== Records shown ==
*** Begin section ***
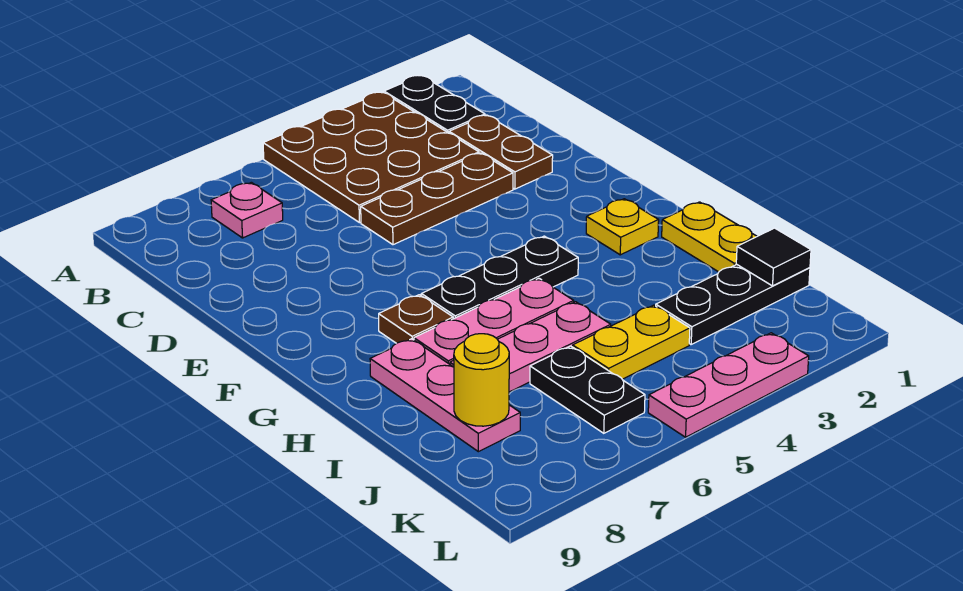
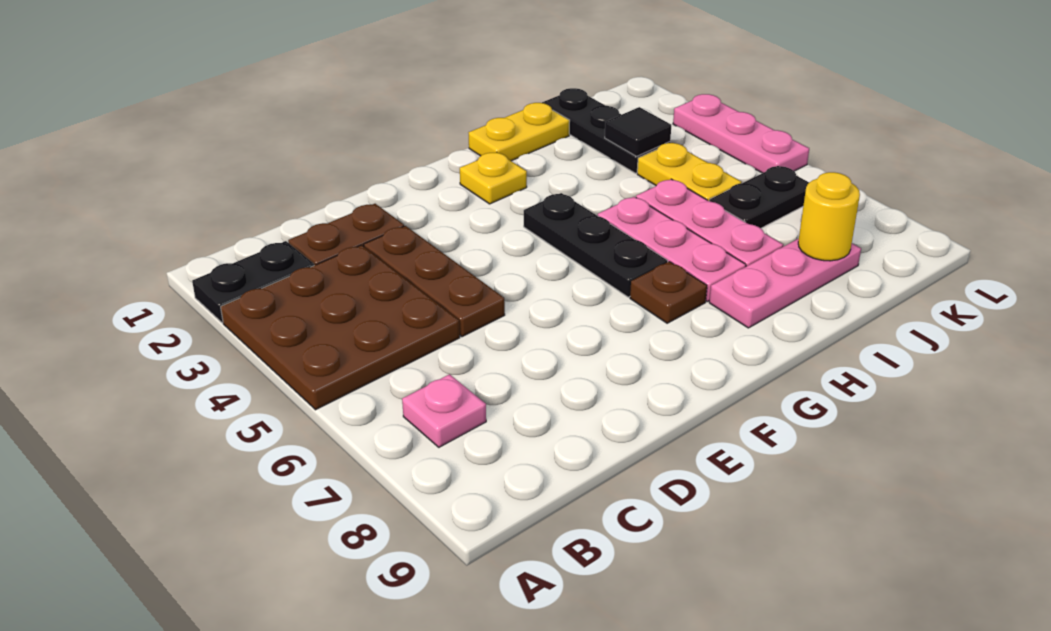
black tile J1 level 2 -> black tile J3 level 2

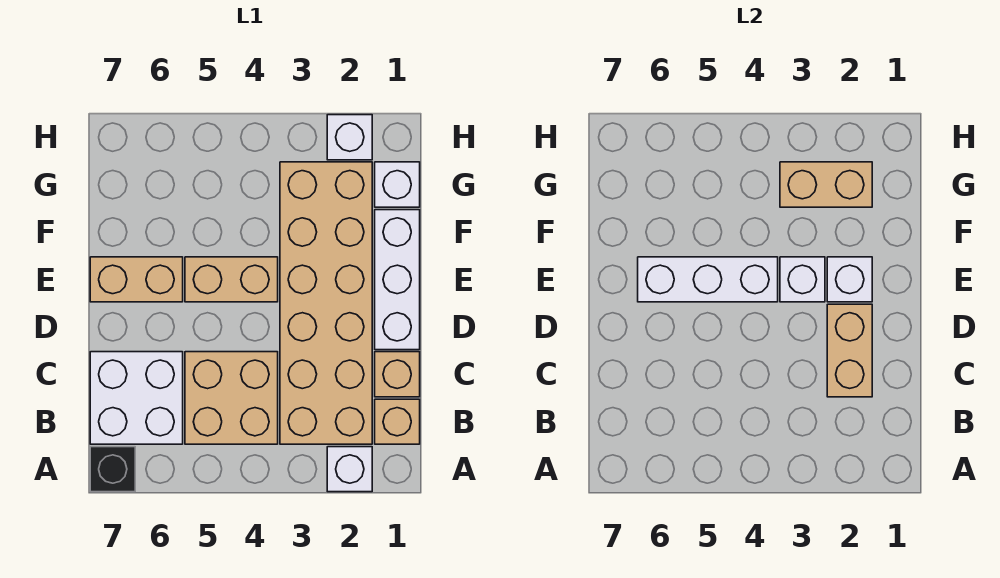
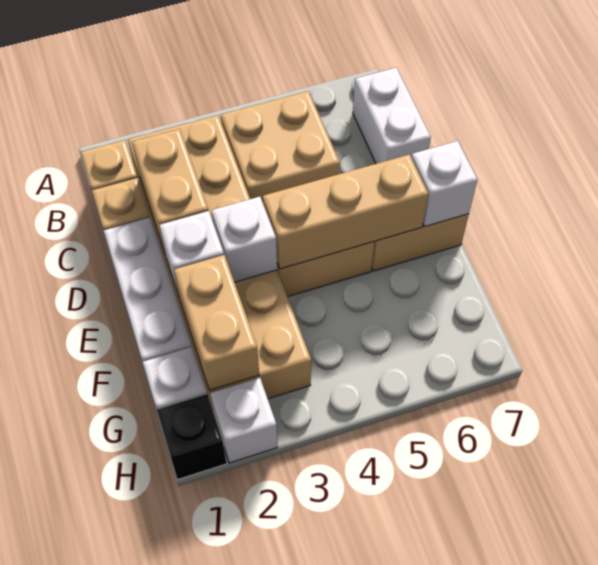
white brick A2 level 1 -> white brick E7 level 2
black brick A7 level 1 -> black brick H1 level 1
white brick B6:C7 level 1 -> white brick B7:C7 level 1
white brick E4:E6 level 2 -> tan brick E4:E6 level 2
tan brick G2:G3 level 2 -> tan brick F2:G2 level 2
*** End section ***
Would you please transcribe the listing in full, exactly, while omitting the images?

black tile J1 level 2 -> black tile J3 level 2

white brick A2 level 1 -> white brick E7 level 2
black brick A7 level 1 -> black brick H1 level 1
white brick B6:C7 level 1 -> white brick B7:C7 level 1
white brick E4:E6 level 2 -> tan brick E4:E6 level 2
tan brick G2:G3 level 2 -> tan brick F2:G2 level 2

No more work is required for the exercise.